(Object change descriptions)
/---
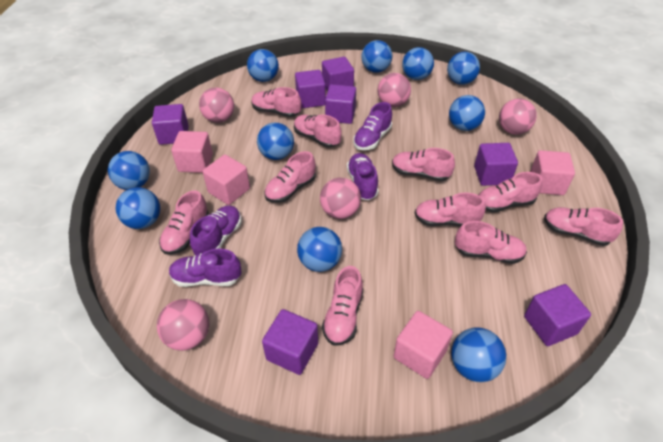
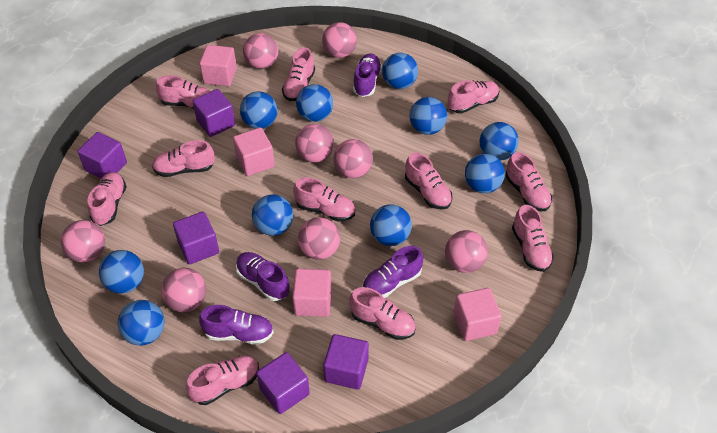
pink ball: 5 -> 8
pink shoe: 10 -> 11
purple cube: 7 -> 5

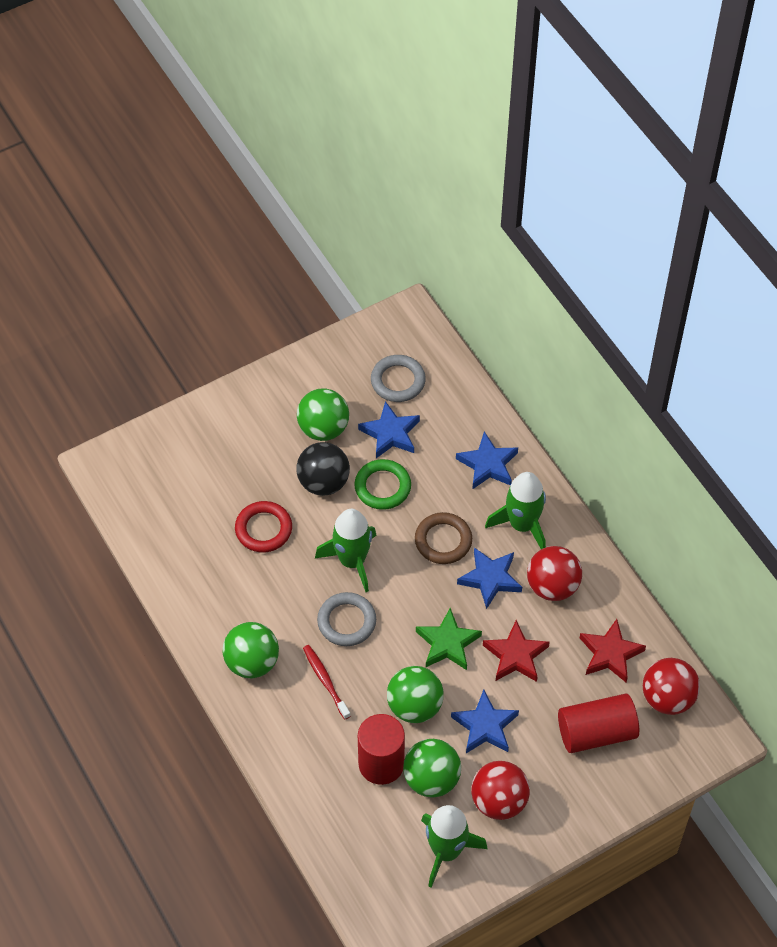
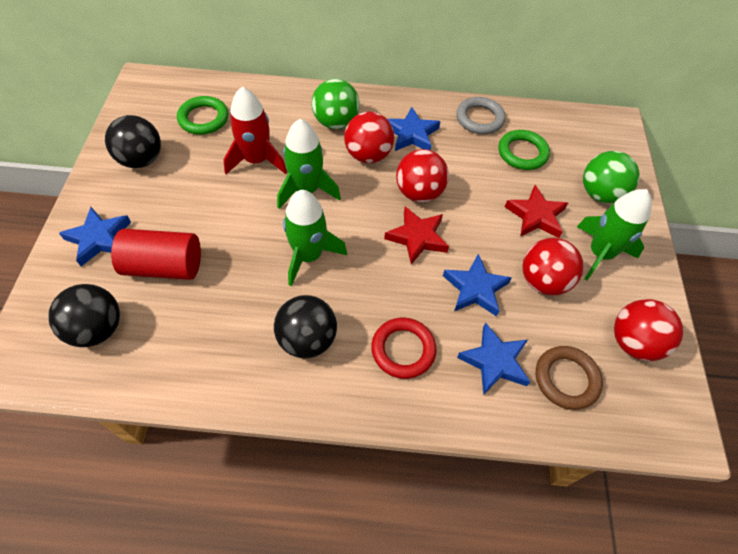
black ball: 1 -> 3
green ball: 4 -> 2
green ring: 1 -> 2
green star: 1 -> 0
grey ring: 2 -> 1
red ball: 3 -> 4
red cylinder: 2 -> 1
red rocket: 0 -> 1
red toothbrush: 1 -> 0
\---
Your goal | The whole of the data needs to be copied word for word, though not its pictures.

Answer to the problem |
pink ball: 5 -> 8
pink shoe: 10 -> 11
purple cube: 7 -> 5

black ball: 1 -> 3
green ball: 4 -> 2
green ring: 1 -> 2
green star: 1 -> 0
grey ring: 2 -> 1
red ball: 3 -> 4
red cylinder: 2 -> 1
red rocket: 0 -> 1
red toothbrush: 1 -> 0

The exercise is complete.